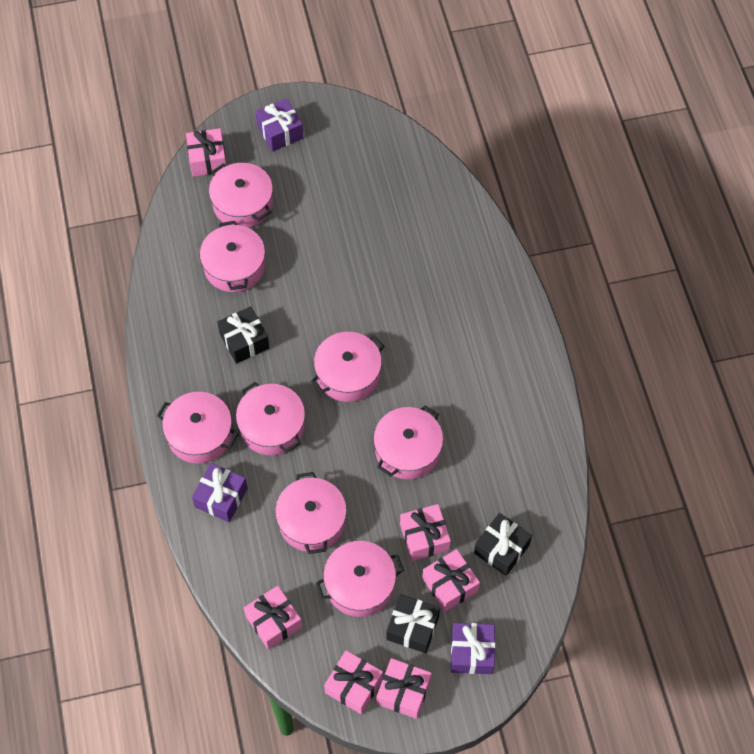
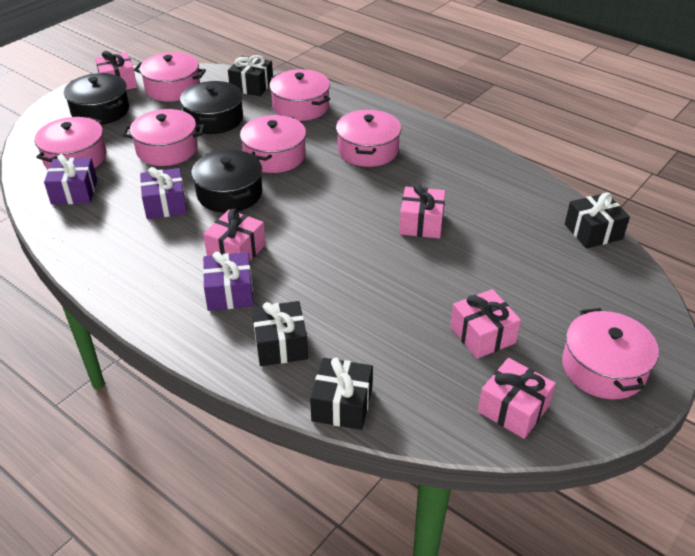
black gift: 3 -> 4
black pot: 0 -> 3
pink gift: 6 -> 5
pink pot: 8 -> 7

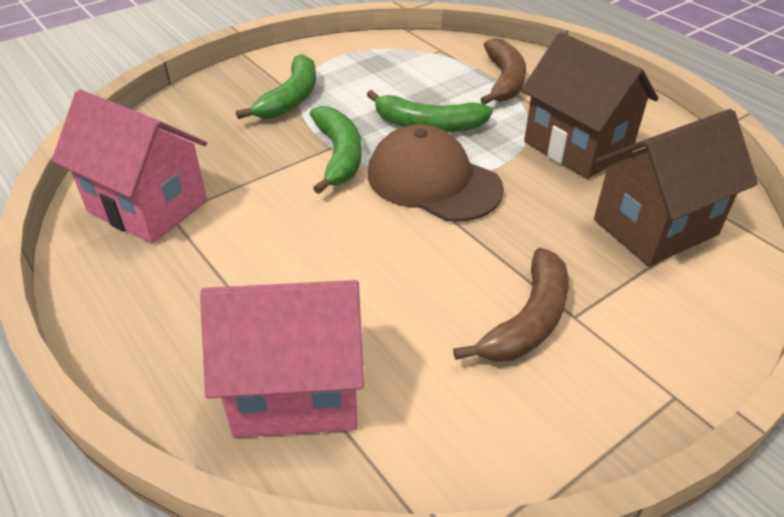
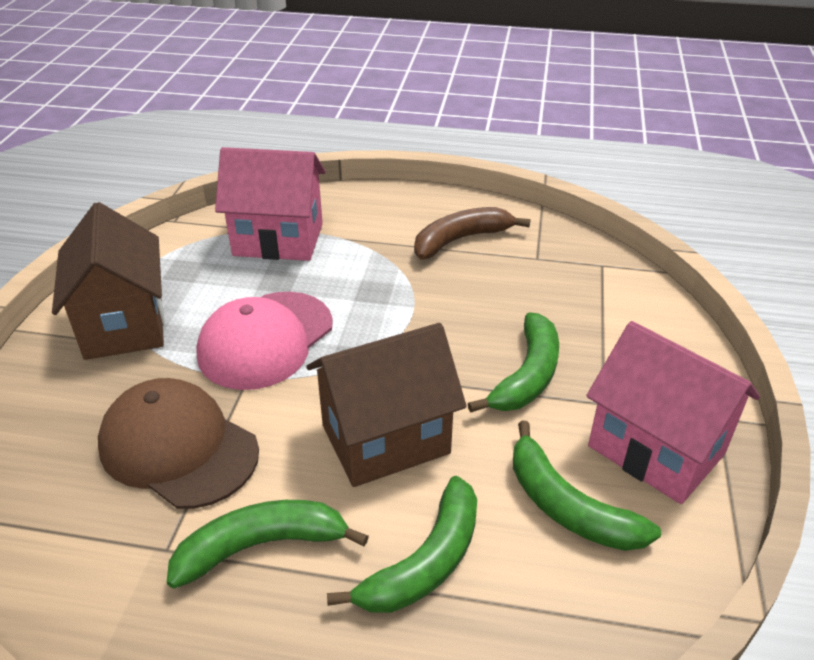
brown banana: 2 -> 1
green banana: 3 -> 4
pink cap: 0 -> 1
==============================
● **THE PROBLEM**: Reproduce all of the records above exactly, but exclude the pictures.

● **SOLUTION BELOW**:
black gift: 3 -> 4
black pot: 0 -> 3
pink gift: 6 -> 5
pink pot: 8 -> 7

brown banana: 2 -> 1
green banana: 3 -> 4
pink cap: 0 -> 1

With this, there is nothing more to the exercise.